Description of the task
From the line with "BAT1: 6V (plus" through the line with "R210: 2.4k (CMP, VTH) -> 2.4k (GND, VO)", repeat the entries verbatim, both end lines included, and add nothing.

Source data
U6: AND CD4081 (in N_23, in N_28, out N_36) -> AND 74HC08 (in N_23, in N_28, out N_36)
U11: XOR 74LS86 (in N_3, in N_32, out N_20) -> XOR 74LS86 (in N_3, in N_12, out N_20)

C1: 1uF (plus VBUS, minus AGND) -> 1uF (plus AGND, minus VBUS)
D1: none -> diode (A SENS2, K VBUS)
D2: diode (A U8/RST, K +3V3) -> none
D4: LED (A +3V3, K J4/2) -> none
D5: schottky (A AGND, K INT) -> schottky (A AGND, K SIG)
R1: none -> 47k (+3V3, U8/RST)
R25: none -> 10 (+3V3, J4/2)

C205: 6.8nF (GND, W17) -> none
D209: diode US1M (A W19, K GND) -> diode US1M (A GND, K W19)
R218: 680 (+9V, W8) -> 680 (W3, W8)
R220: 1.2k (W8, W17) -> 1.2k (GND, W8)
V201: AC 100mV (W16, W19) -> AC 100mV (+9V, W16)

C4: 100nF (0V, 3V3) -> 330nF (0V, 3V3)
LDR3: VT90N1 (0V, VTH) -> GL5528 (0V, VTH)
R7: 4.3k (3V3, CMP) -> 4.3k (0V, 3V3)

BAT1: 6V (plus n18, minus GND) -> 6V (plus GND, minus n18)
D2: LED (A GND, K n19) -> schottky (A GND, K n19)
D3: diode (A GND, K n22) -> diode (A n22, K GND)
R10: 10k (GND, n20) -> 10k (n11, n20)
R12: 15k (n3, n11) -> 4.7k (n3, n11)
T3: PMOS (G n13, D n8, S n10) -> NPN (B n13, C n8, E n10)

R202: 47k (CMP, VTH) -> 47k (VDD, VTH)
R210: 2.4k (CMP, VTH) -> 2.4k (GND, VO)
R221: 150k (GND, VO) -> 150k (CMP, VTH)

Output for this task
BAT1: 6V (plus n18, minus GND) -> 6V (plus GND, minus n18)
D2: LED (A GND, K n19) -> schottky (A GND, K n19)
D3: diode (A GND, K n22) -> diode (A n22, K GND)
R10: 10k (GND, n20) -> 10k (n11, n20)
R12: 15k (n3, n11) -> 4.7k (n3, n11)
T3: PMOS (G n13, D n8, S n10) -> NPN (B n13, C n8, E n10)

R202: 47k (CMP, VTH) -> 47k (VDD, VTH)
R210: 2.4k (CMP, VTH) -> 2.4k (GND, VO)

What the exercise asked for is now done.